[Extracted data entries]
--- START ---

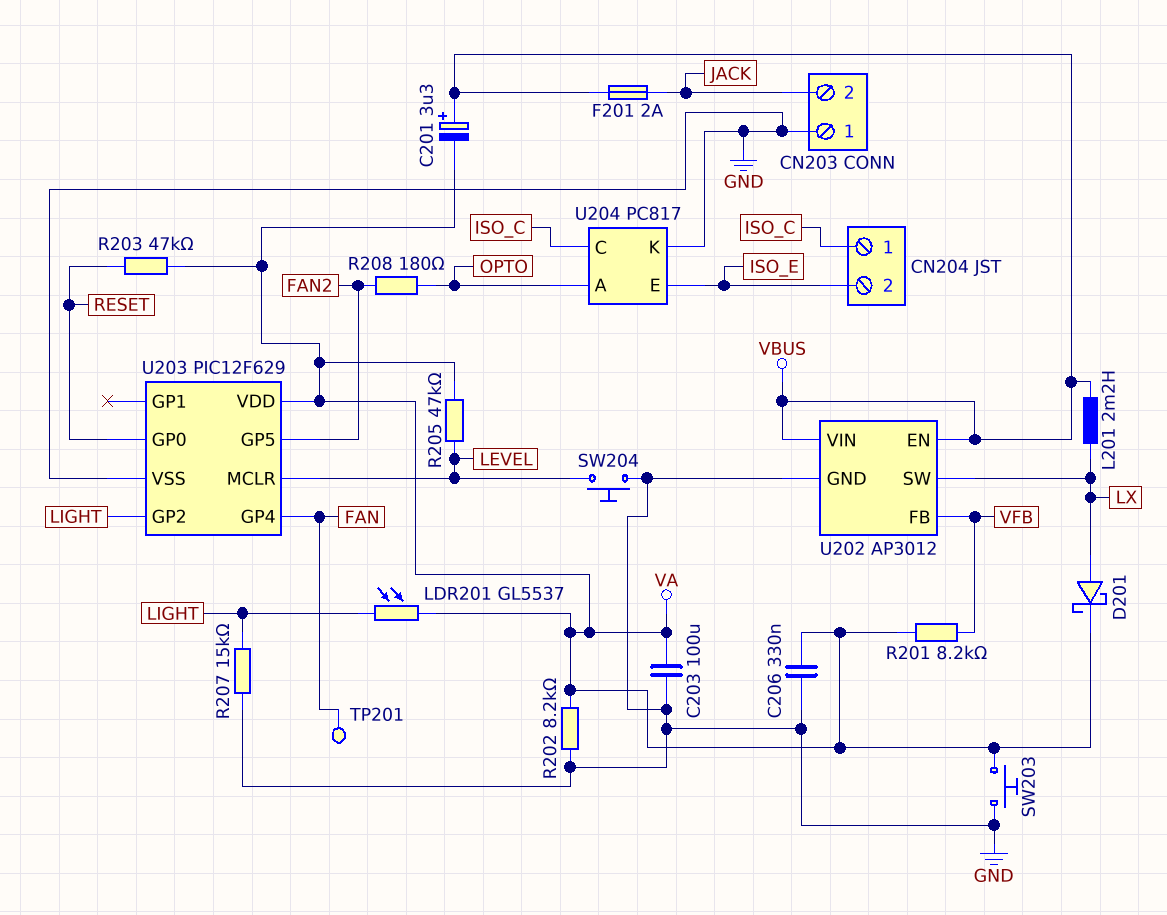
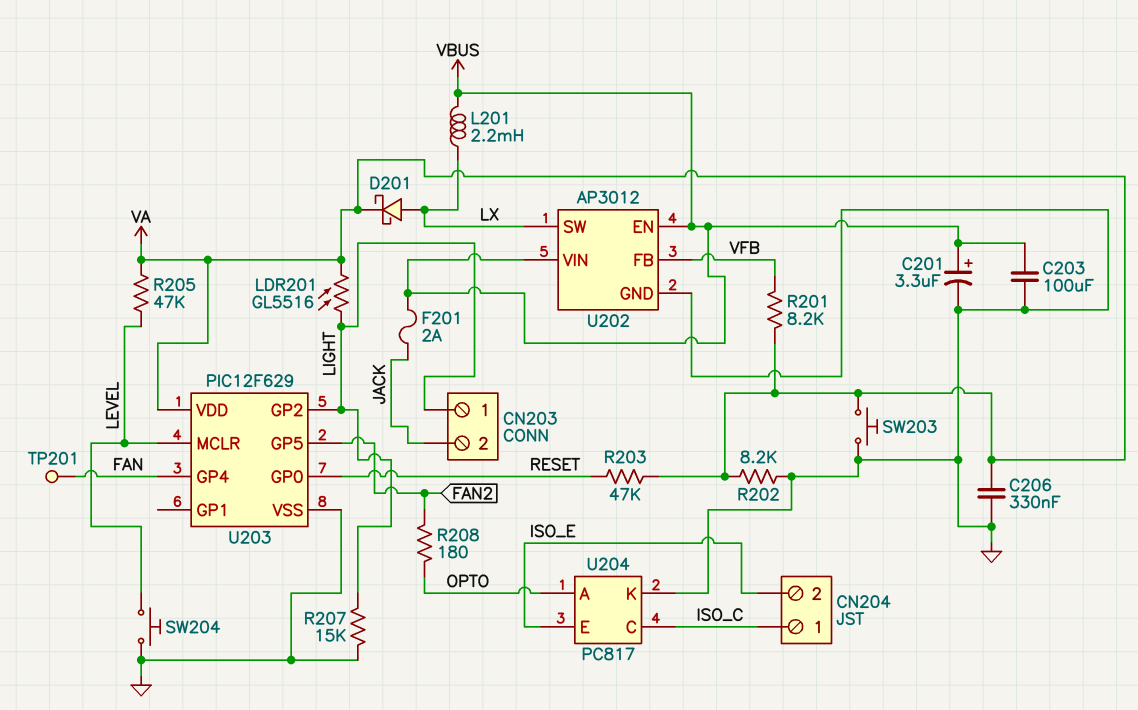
C201: 3.3uF (plus VBUS, minus VA) -> 3.3uF (plus VBUS, minus GND)
C203: 100uF (GND, VA) -> 100uF (GND, VBUS)
CN203 pin 1: GND -> LIGHT
LDR201: GL5537 (LIGHT, VA) -> GL5516 (LIGHT, VA)

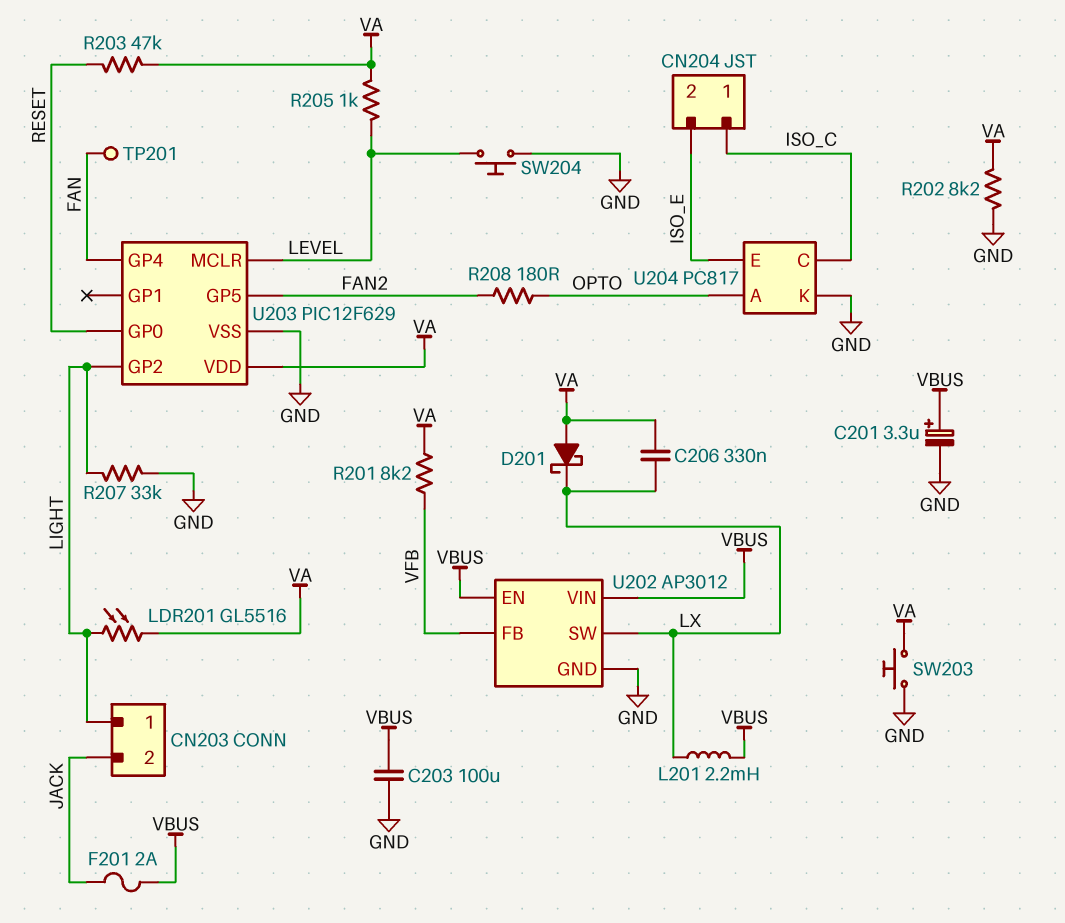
C206: 330nF (GND, VA) -> 330nF (LX, VA)
D201: schottky (A LX, K VA) -> schottky (A VA, K LX)
R205: 47k (LEVEL, VA) -> 1k (LEVEL, VA)
R207: 15k (GND, LIGHT) -> 33k (GND, LIGHT)

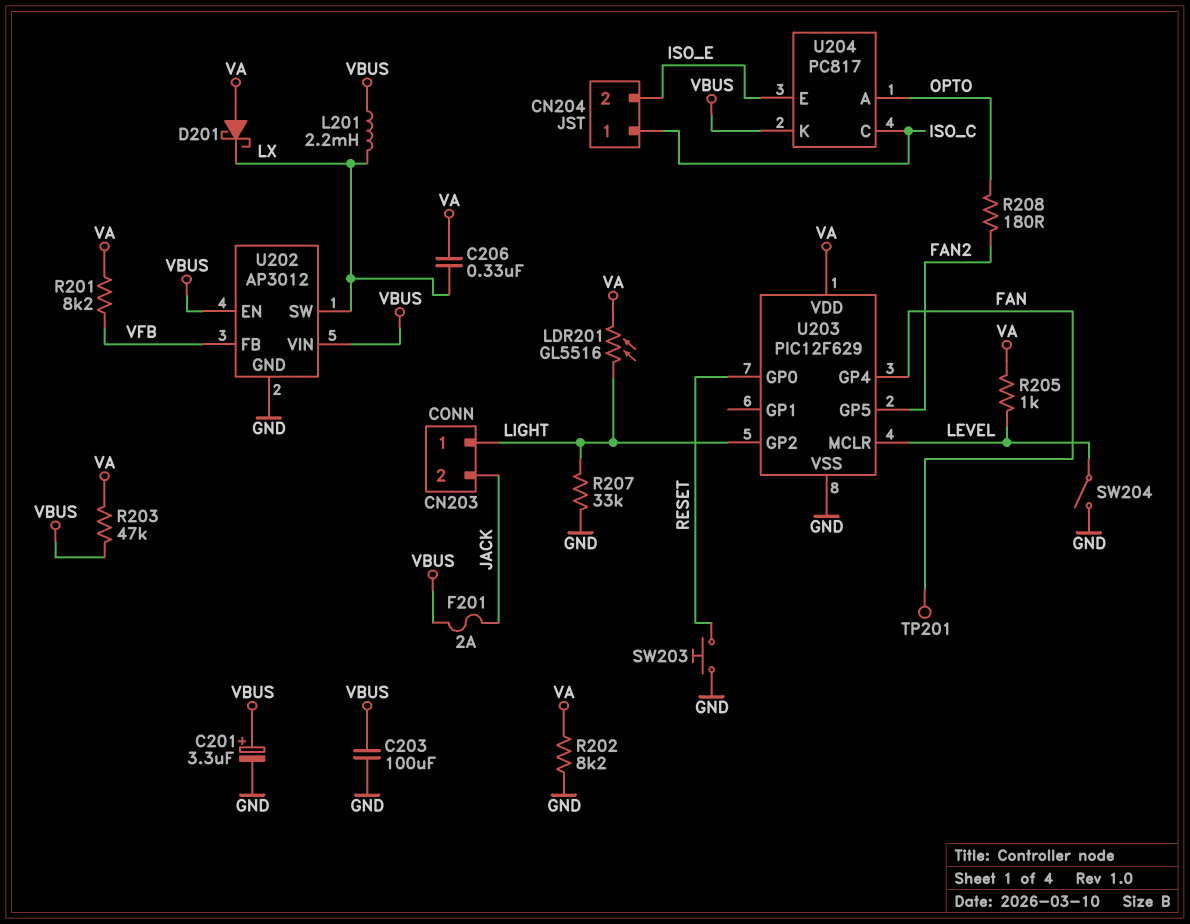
R203: 47k (RESET, VA) -> 47k (VA, VBUS)
SW203: button (GND, VA) -> button (GND, RESET)
SW204: button (GND, LEVEL) -> switch (GND, LEVEL)
U204 pin K: GND -> VBUS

--- END ---

None of the images should be copied, but every entry must be given again exactly.

FINISHED TASK:
C201: 3.3uF (plus VBUS, minus VA) -> 3.3uF (plus VBUS, minus GND)
C203: 100uF (GND, VA) -> 100uF (GND, VBUS)
CN203 pin 1: GND -> LIGHT
LDR201: GL5537 (LIGHT, VA) -> GL5516 (LIGHT, VA)

C206: 330nF (GND, VA) -> 330nF (LX, VA)
D201: schottky (A LX, K VA) -> schottky (A VA, K LX)
R205: 47k (LEVEL, VA) -> 1k (LEVEL, VA)
R207: 15k (GND, LIGHT) -> 33k (GND, LIGHT)

R203: 47k (RESET, VA) -> 47k (VA, VBUS)
SW203: button (GND, VA) -> button (GND, RESET)
SW204: button (GND, LEVEL) -> switch (GND, LEVEL)
U204 pin K: GND -> VBUS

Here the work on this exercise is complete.